__Stored items__
[Start of Attachment]
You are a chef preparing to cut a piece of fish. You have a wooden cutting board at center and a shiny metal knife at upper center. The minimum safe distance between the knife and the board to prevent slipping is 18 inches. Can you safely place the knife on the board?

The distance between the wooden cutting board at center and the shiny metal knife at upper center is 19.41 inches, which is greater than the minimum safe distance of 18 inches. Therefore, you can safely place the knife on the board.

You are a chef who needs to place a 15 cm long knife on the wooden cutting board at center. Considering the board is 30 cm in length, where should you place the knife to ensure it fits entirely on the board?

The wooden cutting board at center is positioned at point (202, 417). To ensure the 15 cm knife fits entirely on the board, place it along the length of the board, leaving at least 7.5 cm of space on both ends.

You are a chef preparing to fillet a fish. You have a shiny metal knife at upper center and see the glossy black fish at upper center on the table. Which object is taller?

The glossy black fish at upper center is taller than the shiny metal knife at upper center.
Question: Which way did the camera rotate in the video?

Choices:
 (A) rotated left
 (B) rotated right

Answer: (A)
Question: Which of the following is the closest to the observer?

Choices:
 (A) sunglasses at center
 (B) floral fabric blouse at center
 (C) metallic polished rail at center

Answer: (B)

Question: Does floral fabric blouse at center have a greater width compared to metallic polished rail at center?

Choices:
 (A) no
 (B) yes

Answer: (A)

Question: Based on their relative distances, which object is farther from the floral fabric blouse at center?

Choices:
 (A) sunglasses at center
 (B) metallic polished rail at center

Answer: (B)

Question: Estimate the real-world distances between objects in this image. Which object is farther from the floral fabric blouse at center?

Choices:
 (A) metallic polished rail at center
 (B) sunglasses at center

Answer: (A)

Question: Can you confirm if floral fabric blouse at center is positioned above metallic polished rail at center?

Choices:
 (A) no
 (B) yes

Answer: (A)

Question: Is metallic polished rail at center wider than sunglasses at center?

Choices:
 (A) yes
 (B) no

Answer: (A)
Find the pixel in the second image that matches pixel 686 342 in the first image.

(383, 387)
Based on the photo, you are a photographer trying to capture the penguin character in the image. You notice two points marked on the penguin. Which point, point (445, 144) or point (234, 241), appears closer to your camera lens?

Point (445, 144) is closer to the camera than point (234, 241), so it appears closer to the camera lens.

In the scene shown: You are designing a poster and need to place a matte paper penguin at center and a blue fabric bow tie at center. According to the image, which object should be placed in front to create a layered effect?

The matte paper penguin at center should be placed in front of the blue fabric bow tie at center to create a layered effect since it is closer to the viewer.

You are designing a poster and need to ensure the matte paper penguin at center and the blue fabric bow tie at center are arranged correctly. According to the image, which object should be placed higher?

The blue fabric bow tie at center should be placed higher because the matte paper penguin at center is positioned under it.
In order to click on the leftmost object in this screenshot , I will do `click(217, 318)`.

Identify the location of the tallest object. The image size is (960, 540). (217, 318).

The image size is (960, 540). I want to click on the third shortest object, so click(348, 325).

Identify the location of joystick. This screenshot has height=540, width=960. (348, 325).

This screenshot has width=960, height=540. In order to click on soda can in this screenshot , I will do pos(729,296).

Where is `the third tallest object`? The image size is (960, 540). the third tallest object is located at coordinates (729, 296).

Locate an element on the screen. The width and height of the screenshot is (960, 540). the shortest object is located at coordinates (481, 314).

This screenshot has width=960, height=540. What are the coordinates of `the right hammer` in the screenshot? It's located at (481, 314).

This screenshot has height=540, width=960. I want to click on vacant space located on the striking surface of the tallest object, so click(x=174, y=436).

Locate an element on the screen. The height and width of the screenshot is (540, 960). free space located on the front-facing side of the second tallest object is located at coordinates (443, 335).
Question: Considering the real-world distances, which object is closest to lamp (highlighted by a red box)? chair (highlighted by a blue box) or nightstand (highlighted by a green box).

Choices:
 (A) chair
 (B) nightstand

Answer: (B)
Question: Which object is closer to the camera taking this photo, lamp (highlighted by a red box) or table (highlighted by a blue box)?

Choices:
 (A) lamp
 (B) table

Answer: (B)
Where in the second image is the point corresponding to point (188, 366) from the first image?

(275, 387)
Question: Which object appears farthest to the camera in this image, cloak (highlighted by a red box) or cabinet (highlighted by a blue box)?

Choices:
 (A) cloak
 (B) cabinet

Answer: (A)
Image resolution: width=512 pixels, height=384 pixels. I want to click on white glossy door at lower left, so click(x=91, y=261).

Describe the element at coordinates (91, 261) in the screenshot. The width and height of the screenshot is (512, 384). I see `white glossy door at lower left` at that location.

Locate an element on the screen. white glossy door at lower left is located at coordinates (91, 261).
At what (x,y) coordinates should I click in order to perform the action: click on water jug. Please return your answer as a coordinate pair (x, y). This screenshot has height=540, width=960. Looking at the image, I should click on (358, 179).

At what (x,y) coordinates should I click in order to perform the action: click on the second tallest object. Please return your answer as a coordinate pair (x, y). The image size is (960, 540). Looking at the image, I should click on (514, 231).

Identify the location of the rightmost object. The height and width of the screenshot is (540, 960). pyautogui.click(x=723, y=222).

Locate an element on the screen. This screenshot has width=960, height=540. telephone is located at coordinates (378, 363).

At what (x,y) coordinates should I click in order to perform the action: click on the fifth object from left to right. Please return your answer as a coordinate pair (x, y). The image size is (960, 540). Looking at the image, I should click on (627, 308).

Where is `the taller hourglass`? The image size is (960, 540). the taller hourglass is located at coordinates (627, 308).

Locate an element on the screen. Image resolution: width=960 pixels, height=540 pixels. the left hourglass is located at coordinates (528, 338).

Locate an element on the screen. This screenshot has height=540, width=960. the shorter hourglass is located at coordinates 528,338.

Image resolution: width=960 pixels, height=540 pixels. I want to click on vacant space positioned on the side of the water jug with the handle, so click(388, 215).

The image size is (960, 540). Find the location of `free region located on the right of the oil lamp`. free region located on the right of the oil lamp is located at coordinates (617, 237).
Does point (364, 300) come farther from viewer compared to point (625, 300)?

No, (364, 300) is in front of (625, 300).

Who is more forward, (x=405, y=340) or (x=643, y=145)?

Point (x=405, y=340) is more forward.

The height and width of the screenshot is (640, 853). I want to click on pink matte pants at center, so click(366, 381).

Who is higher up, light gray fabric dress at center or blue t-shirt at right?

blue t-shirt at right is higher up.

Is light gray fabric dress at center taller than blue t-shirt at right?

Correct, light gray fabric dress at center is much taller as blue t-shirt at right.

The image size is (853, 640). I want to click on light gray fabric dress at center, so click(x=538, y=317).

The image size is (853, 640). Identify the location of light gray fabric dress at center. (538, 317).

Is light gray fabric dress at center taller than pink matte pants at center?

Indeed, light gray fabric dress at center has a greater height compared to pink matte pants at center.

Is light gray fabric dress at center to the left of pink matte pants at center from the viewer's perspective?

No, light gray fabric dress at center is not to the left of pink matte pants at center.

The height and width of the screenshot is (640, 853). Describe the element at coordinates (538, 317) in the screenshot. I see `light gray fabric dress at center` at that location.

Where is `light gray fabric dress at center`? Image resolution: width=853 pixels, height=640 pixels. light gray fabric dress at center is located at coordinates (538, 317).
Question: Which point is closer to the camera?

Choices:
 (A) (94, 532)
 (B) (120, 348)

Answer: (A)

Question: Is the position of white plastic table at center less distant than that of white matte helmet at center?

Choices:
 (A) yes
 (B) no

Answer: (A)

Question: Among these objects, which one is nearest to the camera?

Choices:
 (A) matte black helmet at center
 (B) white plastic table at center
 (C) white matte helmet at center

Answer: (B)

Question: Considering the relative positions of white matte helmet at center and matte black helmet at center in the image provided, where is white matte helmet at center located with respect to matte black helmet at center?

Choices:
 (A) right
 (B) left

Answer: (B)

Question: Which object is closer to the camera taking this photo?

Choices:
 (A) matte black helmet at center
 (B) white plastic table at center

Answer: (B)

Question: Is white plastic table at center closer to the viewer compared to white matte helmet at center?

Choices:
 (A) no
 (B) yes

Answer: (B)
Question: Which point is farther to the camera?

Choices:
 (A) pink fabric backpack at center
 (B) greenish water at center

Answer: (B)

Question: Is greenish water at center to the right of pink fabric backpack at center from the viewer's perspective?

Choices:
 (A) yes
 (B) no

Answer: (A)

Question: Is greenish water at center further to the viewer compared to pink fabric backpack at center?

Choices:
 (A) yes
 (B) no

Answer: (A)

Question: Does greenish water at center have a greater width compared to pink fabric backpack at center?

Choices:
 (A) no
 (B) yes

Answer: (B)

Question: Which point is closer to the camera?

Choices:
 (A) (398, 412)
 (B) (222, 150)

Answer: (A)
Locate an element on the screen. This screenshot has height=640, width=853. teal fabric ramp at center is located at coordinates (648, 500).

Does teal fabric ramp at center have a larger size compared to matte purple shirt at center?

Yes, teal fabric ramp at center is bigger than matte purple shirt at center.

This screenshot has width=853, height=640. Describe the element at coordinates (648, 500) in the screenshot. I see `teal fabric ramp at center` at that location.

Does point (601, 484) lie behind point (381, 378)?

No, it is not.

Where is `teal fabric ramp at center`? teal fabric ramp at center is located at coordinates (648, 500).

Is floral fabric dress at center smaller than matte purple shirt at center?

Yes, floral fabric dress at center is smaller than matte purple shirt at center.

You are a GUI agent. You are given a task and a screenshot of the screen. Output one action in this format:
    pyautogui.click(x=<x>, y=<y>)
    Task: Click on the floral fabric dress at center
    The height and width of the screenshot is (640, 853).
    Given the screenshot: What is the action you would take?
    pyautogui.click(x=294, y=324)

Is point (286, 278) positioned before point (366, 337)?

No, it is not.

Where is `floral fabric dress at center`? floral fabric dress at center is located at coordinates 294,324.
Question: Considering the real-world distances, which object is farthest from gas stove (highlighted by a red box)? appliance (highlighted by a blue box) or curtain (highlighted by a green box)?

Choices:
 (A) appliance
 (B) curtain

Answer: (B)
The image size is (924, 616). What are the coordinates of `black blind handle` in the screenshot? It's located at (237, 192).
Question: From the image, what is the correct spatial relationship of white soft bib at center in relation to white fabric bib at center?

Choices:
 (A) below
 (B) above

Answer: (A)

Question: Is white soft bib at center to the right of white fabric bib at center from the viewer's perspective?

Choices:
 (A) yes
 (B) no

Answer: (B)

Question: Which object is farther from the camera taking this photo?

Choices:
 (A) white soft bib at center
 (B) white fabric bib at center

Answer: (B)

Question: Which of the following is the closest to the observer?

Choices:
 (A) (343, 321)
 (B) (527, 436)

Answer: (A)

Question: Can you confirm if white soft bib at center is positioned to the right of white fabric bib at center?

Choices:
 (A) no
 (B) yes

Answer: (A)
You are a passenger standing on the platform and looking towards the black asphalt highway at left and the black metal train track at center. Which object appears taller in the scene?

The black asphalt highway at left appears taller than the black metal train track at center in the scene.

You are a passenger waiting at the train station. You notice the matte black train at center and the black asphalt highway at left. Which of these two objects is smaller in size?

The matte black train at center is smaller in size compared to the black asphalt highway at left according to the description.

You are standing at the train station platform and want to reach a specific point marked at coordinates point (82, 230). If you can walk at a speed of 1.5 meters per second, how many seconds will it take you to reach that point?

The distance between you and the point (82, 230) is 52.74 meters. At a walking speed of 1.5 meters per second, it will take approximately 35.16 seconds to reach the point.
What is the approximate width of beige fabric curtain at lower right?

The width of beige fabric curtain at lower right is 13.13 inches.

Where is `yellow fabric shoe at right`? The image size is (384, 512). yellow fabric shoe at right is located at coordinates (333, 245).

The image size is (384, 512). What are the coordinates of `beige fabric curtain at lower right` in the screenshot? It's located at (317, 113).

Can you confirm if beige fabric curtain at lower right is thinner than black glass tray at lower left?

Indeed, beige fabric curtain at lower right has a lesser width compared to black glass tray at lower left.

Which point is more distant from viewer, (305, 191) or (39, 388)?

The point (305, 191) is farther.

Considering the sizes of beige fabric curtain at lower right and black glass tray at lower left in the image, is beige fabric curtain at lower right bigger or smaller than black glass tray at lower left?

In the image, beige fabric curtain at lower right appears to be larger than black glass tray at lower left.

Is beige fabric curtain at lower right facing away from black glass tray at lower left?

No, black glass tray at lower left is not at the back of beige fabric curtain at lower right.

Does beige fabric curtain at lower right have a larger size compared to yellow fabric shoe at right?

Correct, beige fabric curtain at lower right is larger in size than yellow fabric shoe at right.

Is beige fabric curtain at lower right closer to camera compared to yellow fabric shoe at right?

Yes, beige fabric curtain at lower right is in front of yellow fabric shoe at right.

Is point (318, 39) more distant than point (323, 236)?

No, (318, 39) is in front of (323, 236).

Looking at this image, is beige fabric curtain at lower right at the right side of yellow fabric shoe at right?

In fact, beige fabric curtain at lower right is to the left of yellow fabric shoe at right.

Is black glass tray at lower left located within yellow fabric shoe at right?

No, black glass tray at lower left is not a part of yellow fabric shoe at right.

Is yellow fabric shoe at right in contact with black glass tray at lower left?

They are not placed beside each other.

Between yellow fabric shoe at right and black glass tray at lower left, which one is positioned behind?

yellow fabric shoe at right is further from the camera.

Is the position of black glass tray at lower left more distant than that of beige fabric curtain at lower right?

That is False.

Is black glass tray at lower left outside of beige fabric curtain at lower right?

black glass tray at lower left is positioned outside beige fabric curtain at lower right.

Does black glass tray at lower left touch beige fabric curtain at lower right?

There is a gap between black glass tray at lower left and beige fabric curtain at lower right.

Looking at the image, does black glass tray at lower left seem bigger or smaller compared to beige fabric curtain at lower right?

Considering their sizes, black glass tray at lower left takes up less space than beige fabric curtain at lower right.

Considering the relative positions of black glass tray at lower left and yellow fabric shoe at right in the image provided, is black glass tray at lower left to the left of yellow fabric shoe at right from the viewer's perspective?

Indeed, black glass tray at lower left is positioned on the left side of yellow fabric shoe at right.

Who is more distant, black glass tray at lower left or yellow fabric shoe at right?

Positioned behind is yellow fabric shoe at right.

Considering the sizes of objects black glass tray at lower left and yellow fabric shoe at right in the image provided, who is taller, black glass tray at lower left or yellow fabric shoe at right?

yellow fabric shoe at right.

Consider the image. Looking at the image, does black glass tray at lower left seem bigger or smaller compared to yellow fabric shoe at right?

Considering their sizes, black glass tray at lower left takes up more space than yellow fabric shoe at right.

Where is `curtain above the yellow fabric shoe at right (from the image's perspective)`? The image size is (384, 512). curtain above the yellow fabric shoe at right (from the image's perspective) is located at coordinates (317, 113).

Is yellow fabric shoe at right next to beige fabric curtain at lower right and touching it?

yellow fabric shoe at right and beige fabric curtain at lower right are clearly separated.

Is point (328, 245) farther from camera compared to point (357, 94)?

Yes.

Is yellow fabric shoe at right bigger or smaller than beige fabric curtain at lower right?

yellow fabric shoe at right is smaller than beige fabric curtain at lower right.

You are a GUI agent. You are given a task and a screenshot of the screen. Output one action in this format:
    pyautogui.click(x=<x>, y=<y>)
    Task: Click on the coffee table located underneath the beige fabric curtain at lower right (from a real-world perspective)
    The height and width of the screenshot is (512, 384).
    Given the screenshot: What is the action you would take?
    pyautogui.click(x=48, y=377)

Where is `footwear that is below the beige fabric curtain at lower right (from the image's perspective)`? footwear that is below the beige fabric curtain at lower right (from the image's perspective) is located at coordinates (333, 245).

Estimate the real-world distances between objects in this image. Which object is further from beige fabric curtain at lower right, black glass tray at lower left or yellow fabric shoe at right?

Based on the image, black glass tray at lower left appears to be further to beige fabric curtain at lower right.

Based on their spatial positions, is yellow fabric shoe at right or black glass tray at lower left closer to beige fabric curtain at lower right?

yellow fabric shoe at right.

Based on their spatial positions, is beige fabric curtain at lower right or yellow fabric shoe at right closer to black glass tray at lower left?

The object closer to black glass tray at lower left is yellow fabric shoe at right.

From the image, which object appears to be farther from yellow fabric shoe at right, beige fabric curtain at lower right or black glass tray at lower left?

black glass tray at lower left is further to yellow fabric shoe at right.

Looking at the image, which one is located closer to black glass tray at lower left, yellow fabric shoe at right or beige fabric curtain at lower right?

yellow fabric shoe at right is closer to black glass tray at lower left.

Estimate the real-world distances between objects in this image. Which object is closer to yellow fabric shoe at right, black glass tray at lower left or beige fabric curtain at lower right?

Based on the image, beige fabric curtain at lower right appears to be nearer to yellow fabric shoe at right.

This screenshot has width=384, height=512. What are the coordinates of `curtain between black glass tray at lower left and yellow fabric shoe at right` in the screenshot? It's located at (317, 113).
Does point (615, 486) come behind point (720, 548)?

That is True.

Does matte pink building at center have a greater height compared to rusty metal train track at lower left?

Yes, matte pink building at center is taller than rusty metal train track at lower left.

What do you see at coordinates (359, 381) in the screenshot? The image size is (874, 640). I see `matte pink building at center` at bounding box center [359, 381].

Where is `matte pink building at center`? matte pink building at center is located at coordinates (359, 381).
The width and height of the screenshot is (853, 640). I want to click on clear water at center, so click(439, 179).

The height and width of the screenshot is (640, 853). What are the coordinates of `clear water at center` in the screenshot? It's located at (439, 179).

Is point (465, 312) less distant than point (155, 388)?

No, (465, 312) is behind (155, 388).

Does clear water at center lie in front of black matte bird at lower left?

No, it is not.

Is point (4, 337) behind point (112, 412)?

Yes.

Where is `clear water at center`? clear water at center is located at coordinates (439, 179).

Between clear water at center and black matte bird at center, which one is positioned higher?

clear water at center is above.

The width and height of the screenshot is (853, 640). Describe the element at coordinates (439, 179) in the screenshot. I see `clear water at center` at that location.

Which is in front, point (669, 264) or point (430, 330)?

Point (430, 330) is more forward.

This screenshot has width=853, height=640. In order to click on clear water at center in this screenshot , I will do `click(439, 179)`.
[End of Attachment]
__WHAT YOU WILL DO__
Edit the entries starting at the line containing "Is point (328, 245)" and ending at the line containing "perspective) is located at coordinates (333, 245).", and return only those lines. Replace "coffee table" with "side table" and change nothing else.

__REPLY TO THE TASK__
Is point (328, 245) farther from camera compared to point (357, 94)?

Yes.

Is yellow fabric shoe at right bigger or smaller than beige fabric curtain at lower right?

yellow fabric shoe at right is smaller than beige fabric curtain at lower right.

You are a GUI agent. You are given a task and a screenshot of the screen. Output one action in this format:
    pyautogui.click(x=<x>, y=<y>)
    Task: Click on the side table located underneath the beige fabric curtain at lower right (from a real-world perspective)
    The height and width of the screenshot is (512, 384).
    Given the screenshot: What is the action you would take?
    pyautogui.click(x=48, y=377)

Where is `footwear that is below the beige fabric curtain at lower right (from the image's perspective)`? footwear that is below the beige fabric curtain at lower right (from the image's perspective) is located at coordinates (333, 245).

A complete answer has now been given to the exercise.